§ REQUIREMENT
Go to the line that contains "pink trophy: 3 -> 1". Restate that line and each one after it exactly, through the end of the records, without pictures.

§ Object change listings
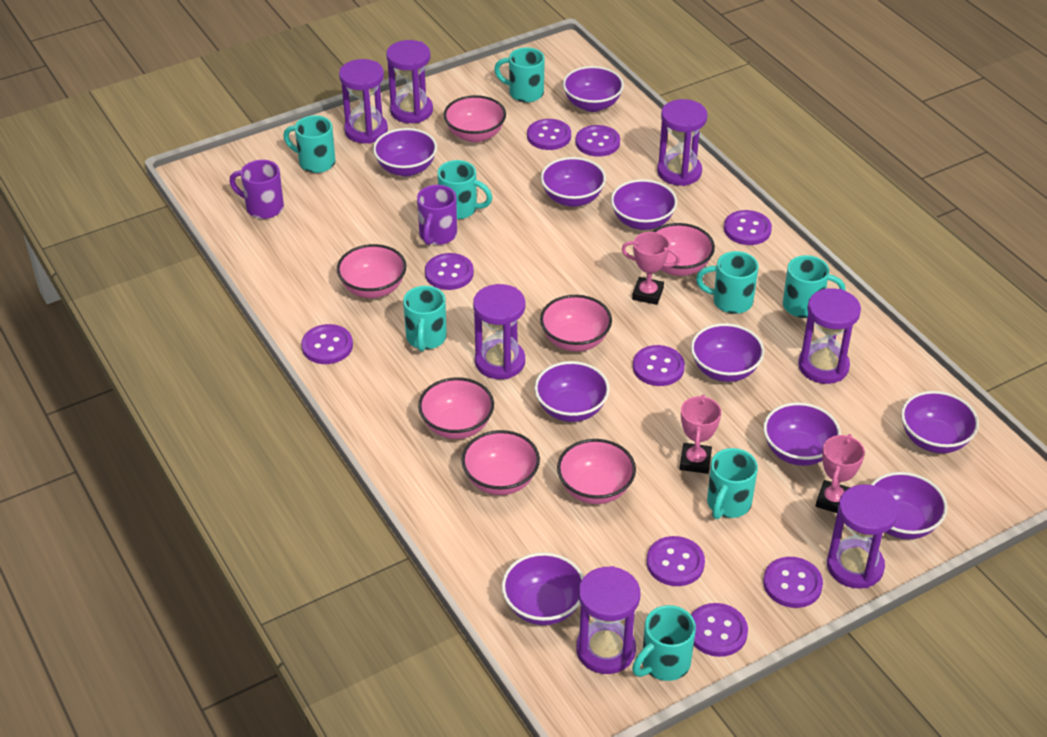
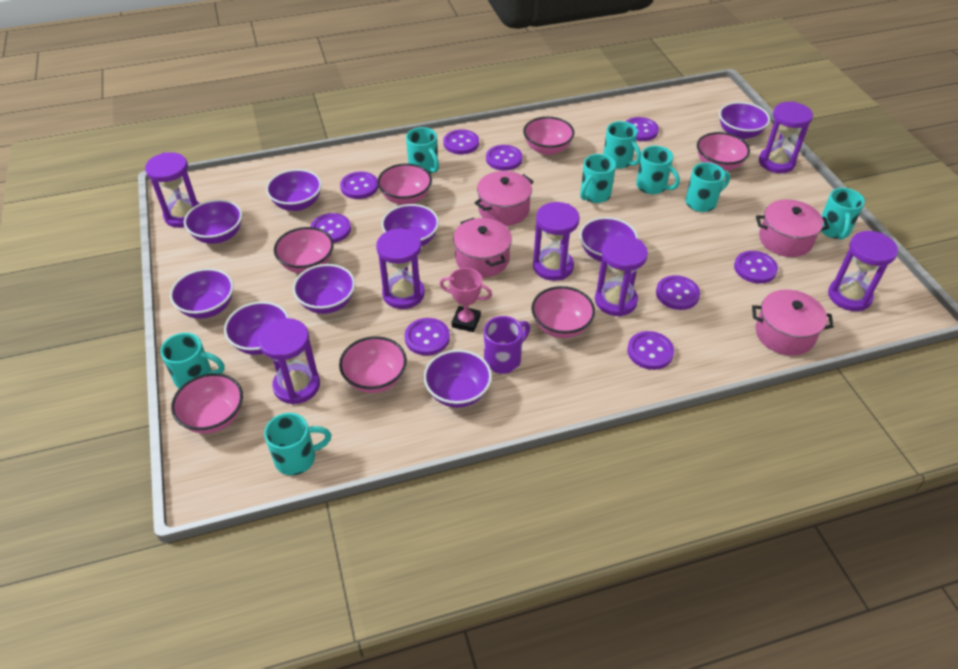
pink pot: 0 -> 4
pink trophy: 3 -> 1
purple bowl: 10 -> 9
purple mug: 2 -> 1

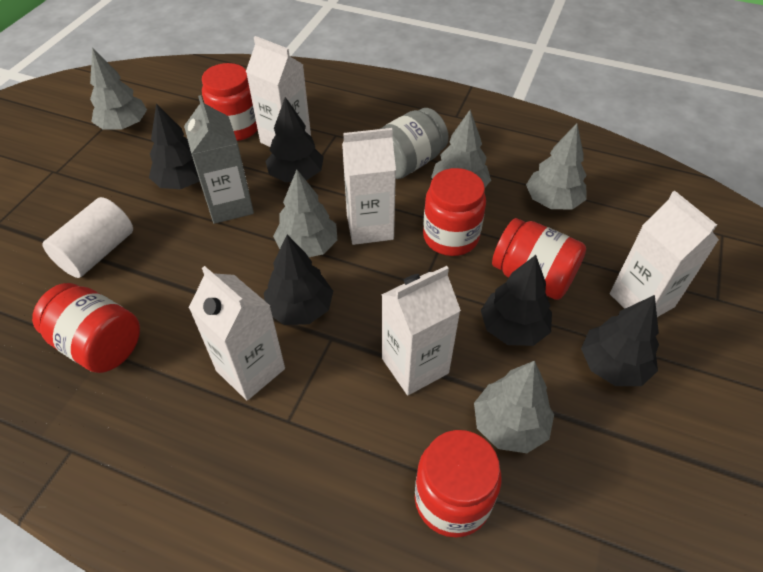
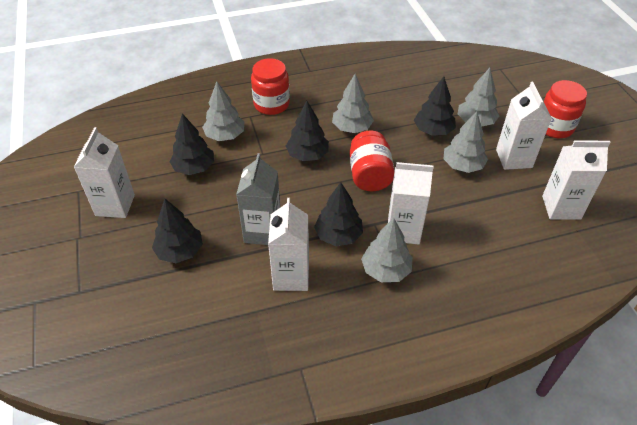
grey jar: 1 -> 0
red jar: 5 -> 3
white cylinder: 1 -> 0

§ EXERCISE RESPONSE
pink trophy: 3 -> 1
purple bowl: 10 -> 9
purple mug: 2 -> 1

grey jar: 1 -> 0
red jar: 5 -> 3
white cylinder: 1 -> 0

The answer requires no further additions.